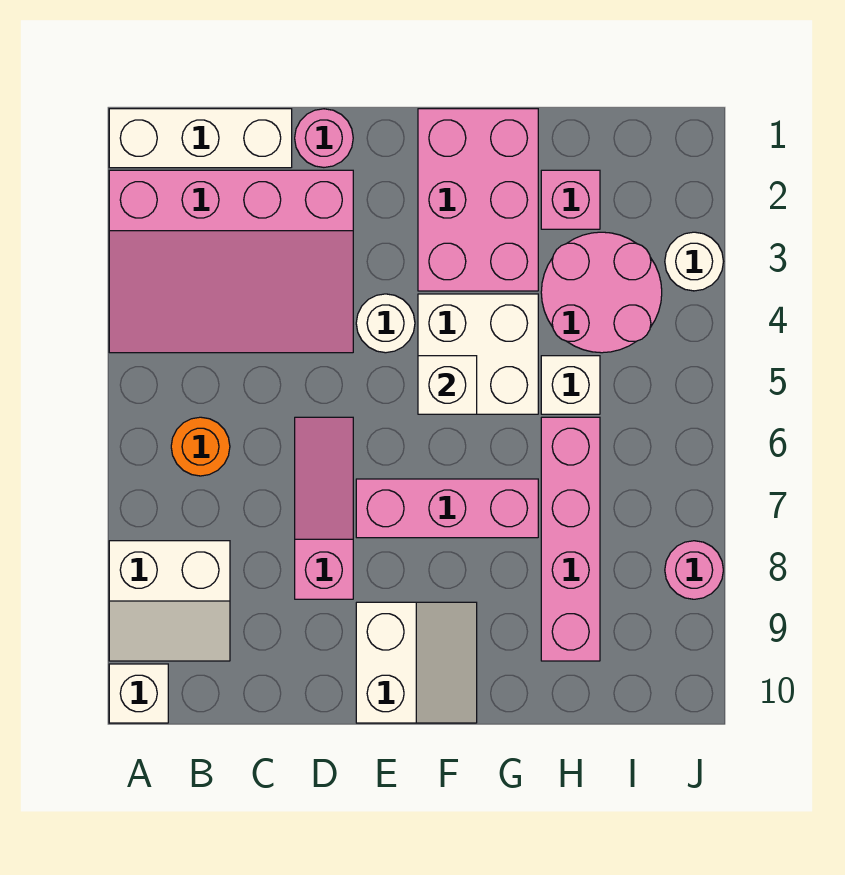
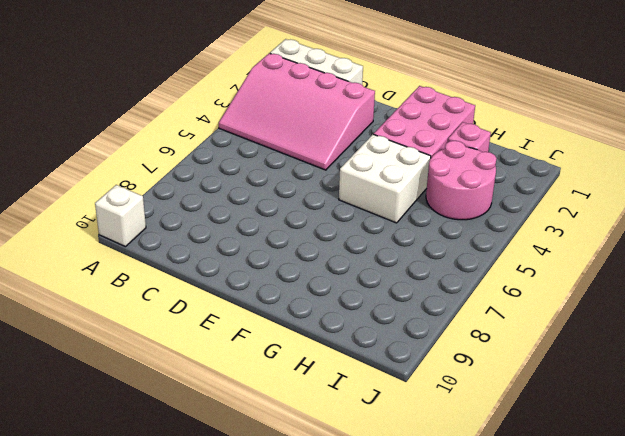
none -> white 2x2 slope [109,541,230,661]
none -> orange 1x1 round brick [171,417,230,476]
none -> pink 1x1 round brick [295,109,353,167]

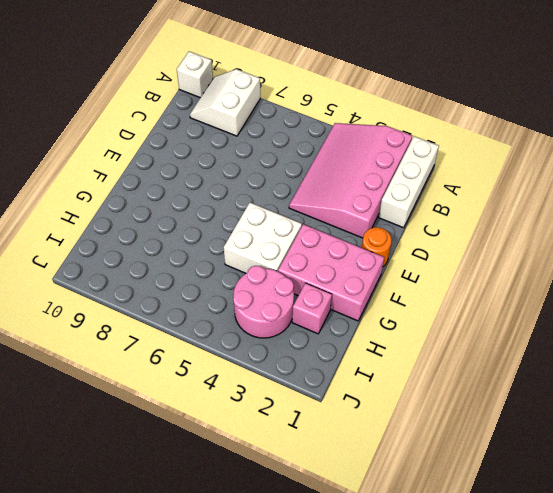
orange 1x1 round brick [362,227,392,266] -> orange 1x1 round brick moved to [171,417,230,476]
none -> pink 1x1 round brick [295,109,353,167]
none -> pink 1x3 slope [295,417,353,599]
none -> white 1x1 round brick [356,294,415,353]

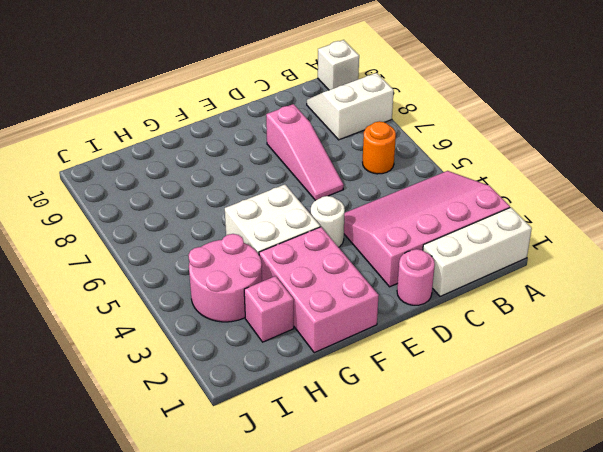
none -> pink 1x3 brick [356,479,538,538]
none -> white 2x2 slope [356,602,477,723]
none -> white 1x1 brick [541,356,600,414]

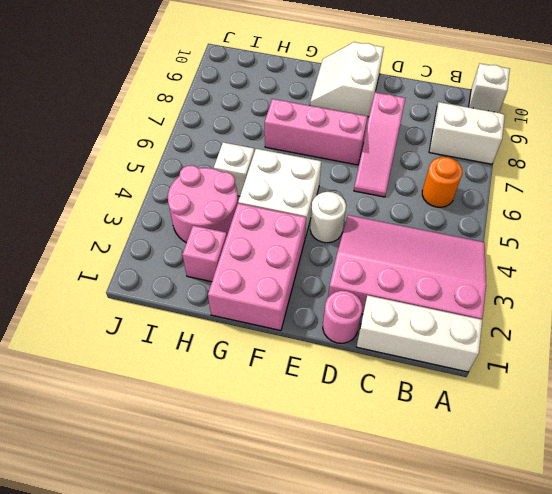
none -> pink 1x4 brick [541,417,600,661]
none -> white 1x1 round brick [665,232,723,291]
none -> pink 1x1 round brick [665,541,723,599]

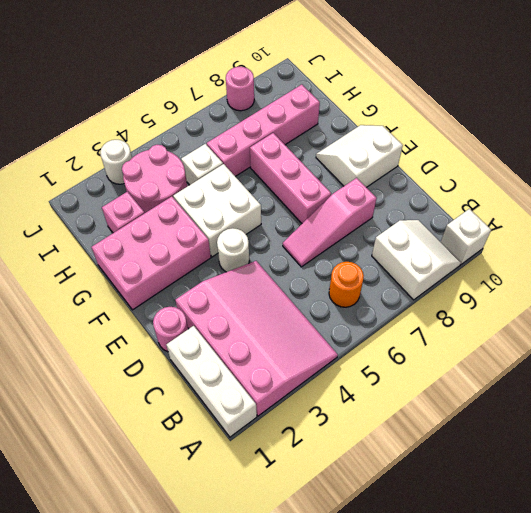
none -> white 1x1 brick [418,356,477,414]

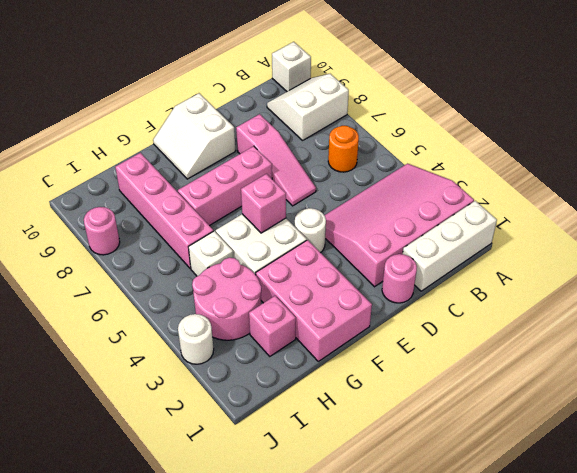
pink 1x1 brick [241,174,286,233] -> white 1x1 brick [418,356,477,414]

WHAT YOU ARE ASKED TO DO: From the listing above, please give again the lines that begin with the line holding "none -> pink 1x3 slope [295,417,353,599]" and go on through the line holding "none -> white 1x1 round brick [665,232,723,291]", exactly, both ends included, minus any picture.

SOLUTION:
none -> pink 1x3 slope [295,417,353,599]
none -> white 1x1 round brick [356,294,415,353]

none -> pink 1x3 brick [356,479,538,538]
none -> white 2x2 slope [356,602,477,723]
none -> white 1x1 brick [541,356,600,414]

none -> pink 1x4 brick [541,417,600,661]
none -> white 1x1 round brick [665,232,723,291]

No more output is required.